◆ DATA TO EXAMINE:
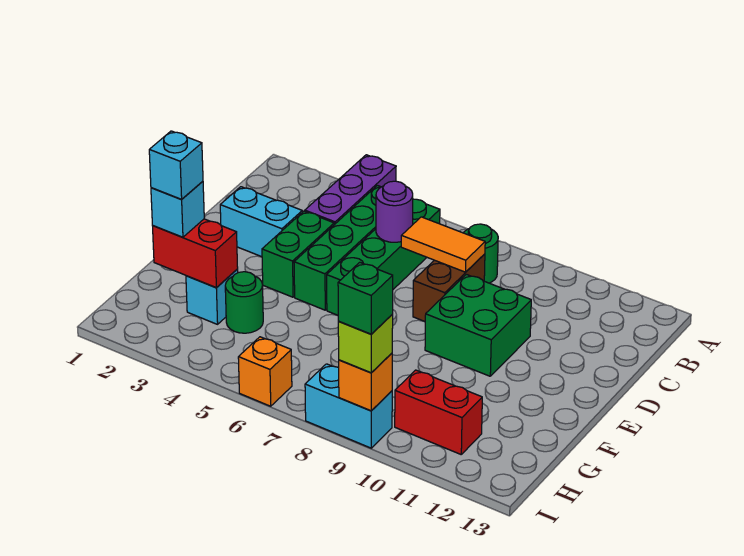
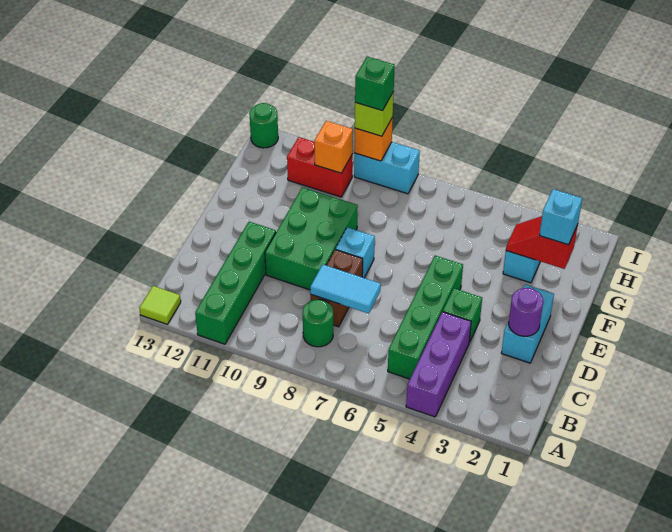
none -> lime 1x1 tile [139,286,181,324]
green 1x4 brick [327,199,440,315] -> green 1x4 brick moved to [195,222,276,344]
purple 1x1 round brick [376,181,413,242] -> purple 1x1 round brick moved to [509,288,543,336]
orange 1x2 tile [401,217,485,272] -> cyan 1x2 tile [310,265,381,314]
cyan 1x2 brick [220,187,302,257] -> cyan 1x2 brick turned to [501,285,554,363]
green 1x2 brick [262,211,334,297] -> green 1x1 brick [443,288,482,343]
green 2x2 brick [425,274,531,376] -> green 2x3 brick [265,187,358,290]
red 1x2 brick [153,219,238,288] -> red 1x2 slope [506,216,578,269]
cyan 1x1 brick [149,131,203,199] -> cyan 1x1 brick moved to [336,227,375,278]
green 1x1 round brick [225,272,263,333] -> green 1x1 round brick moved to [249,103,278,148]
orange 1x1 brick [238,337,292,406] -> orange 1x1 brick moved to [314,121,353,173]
---
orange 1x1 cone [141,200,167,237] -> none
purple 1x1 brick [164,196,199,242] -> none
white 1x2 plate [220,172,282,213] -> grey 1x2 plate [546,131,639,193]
==
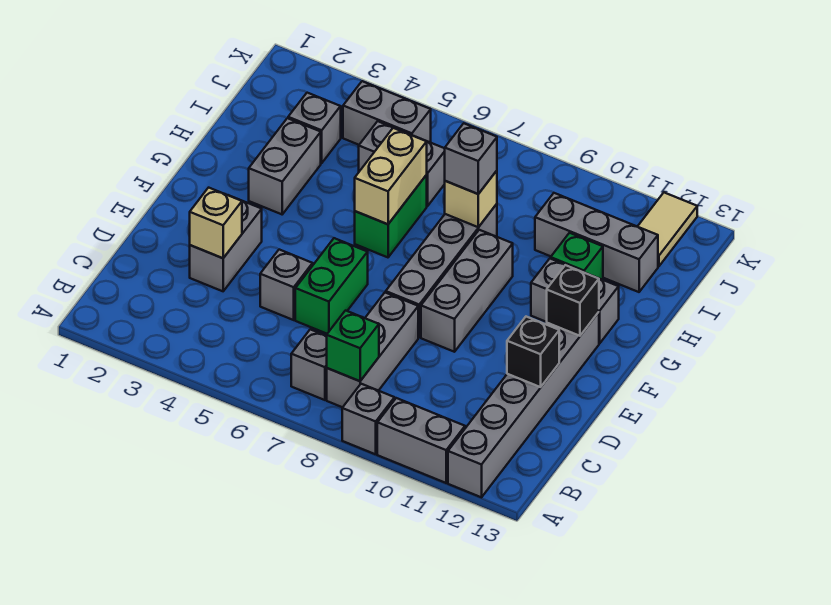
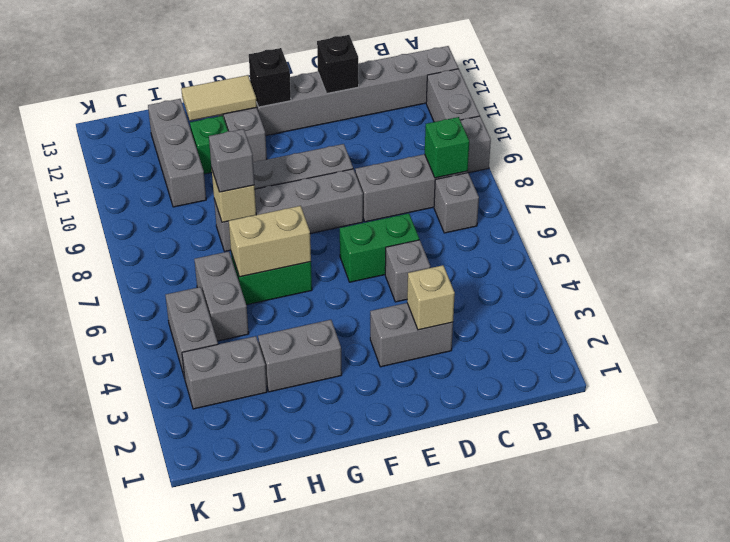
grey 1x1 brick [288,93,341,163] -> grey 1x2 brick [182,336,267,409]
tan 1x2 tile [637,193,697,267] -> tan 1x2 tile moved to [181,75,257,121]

◆ TASK REQUIREMENTS: In the listing above, find the line holding "none -> lime 1x1 tile [139,286,181,324]" and the line holding "purple 1x1 round brick [376,181,413,242]", then output those two lines and every line between them exactly.

◆ PROBLEM SOLUTION:
none -> lime 1x1 tile [139,286,181,324]
green 1x4 brick [327,199,440,315] -> green 1x4 brick moved to [195,222,276,344]
purple 1x1 round brick [376,181,413,242] -> purple 1x1 round brick moved to [509,288,543,336]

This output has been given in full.